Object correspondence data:

Content starts

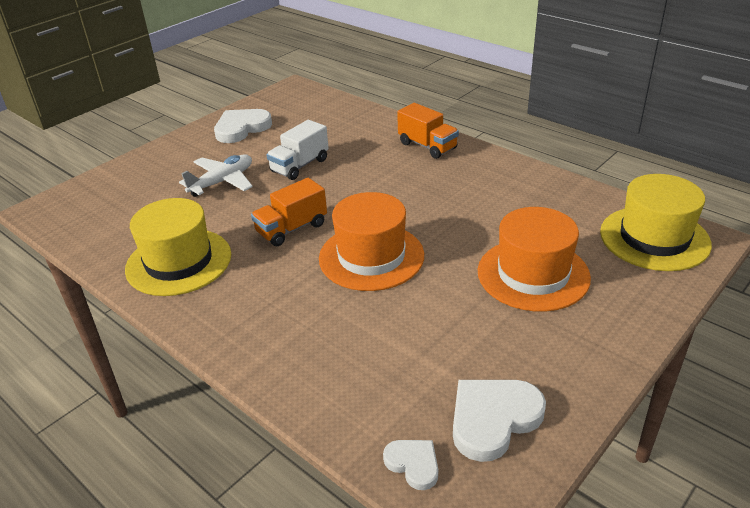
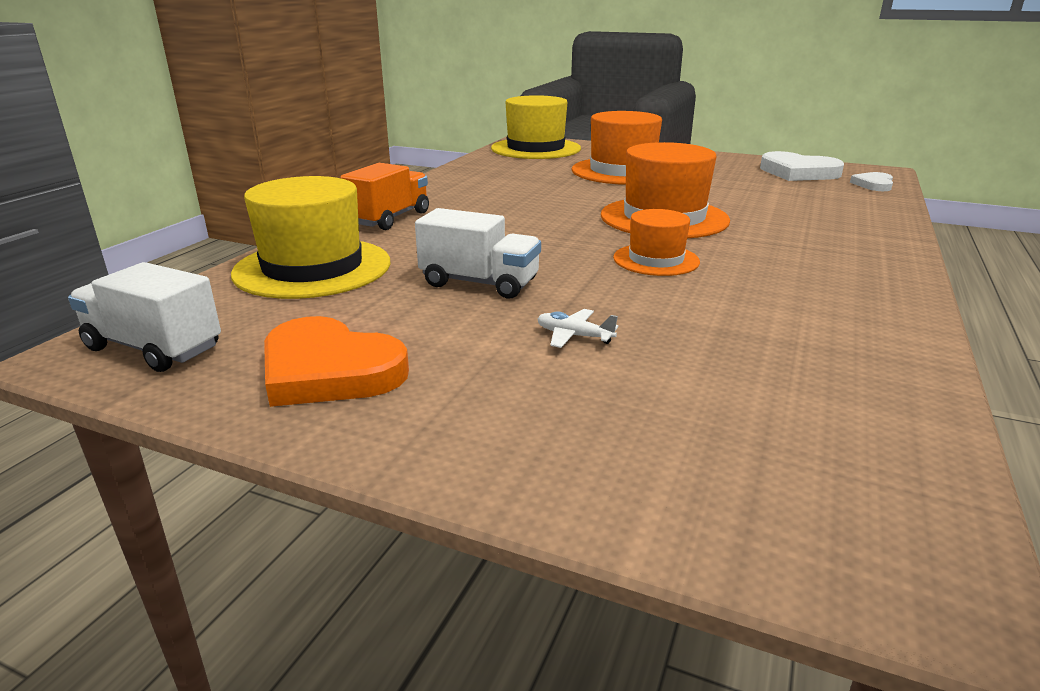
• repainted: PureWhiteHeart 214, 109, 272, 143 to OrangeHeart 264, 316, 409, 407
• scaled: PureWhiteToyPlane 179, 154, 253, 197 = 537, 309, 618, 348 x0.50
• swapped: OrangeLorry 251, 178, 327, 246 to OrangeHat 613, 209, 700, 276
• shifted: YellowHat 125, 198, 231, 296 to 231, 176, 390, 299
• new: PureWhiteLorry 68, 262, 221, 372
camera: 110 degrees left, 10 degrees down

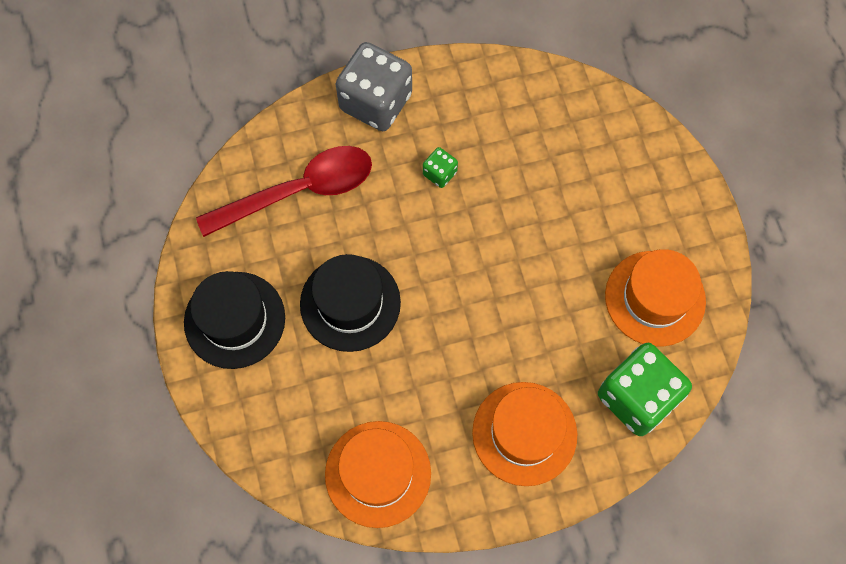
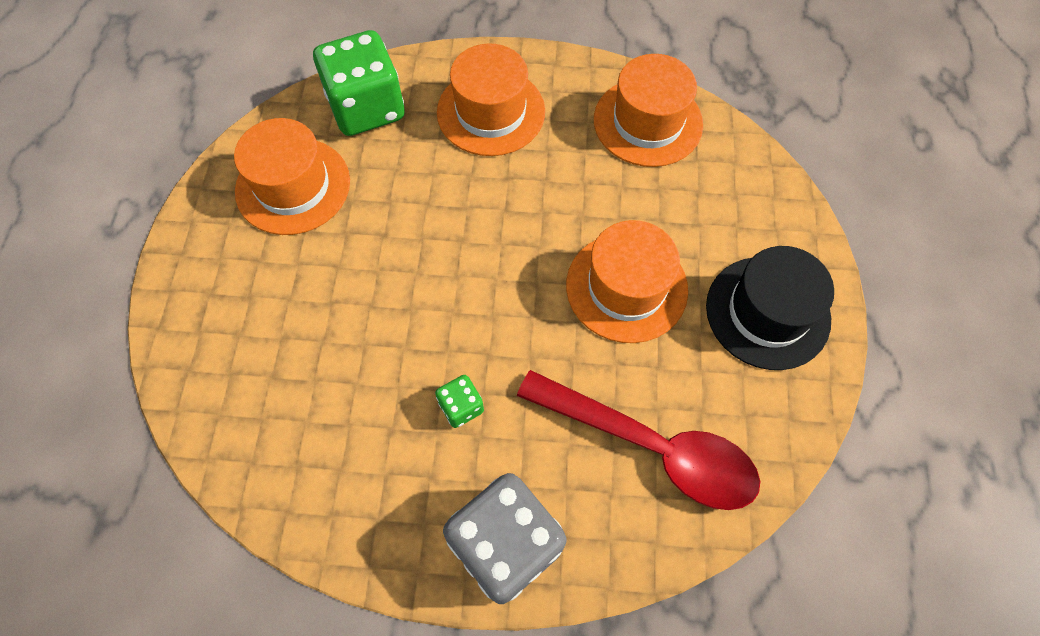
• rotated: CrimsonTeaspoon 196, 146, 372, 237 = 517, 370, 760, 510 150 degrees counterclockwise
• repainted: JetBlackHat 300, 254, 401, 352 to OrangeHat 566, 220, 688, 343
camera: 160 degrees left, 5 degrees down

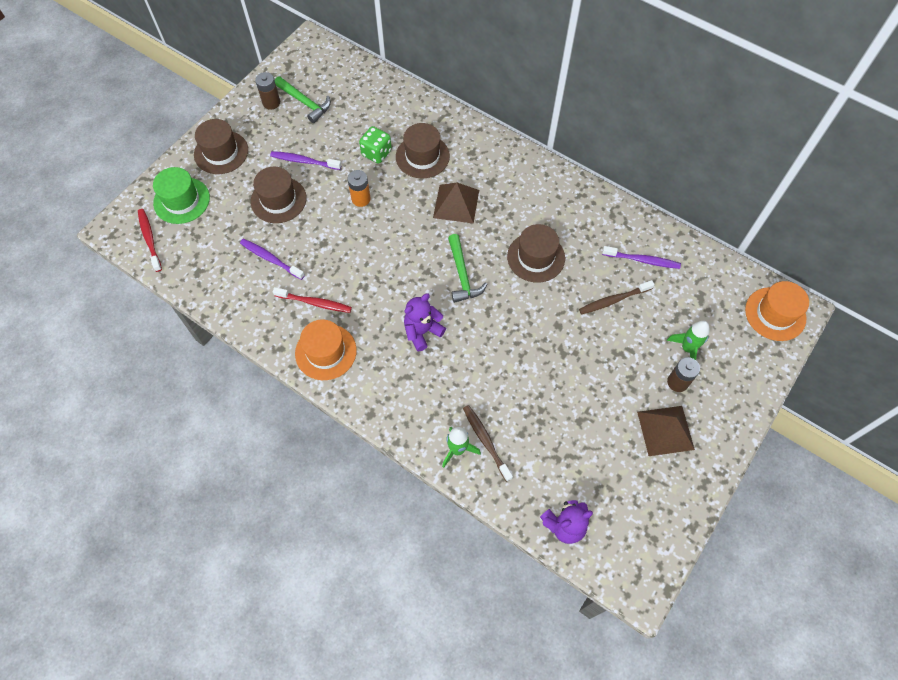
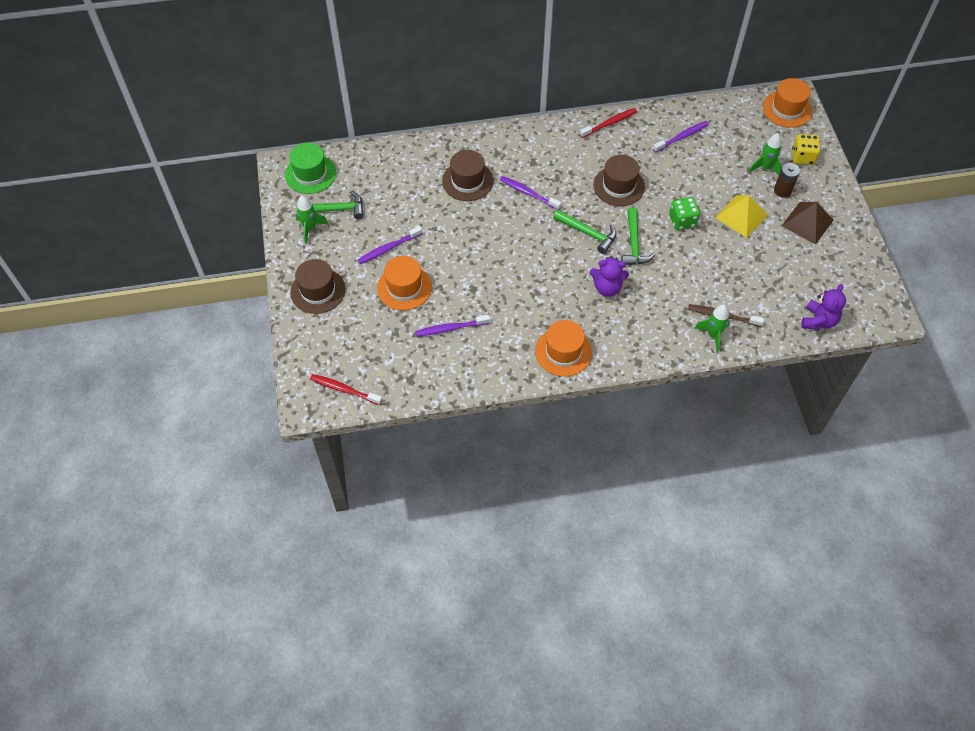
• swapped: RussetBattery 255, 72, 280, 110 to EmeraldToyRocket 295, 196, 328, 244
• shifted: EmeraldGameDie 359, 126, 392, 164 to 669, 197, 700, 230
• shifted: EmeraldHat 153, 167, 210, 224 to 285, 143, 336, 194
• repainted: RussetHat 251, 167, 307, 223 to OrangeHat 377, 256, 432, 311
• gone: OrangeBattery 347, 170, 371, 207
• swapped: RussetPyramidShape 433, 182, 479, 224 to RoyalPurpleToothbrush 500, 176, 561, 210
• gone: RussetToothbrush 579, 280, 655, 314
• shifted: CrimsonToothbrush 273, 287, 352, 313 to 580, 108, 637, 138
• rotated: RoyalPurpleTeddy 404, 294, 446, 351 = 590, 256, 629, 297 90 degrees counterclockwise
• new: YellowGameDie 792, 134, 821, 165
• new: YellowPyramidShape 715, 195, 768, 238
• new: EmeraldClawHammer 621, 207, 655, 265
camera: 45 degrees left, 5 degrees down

Content ends

Report every line of the records that contains the word "counterclockwise".

• rotated: CrimsonTeaspoon 196, 146, 372, 237 = 517, 370, 760, 510 150 degrees counterclockwise
• rotated: RoyalPurpleTeddy 404, 294, 446, 351 = 590, 256, 629, 297 90 degrees counterclockwise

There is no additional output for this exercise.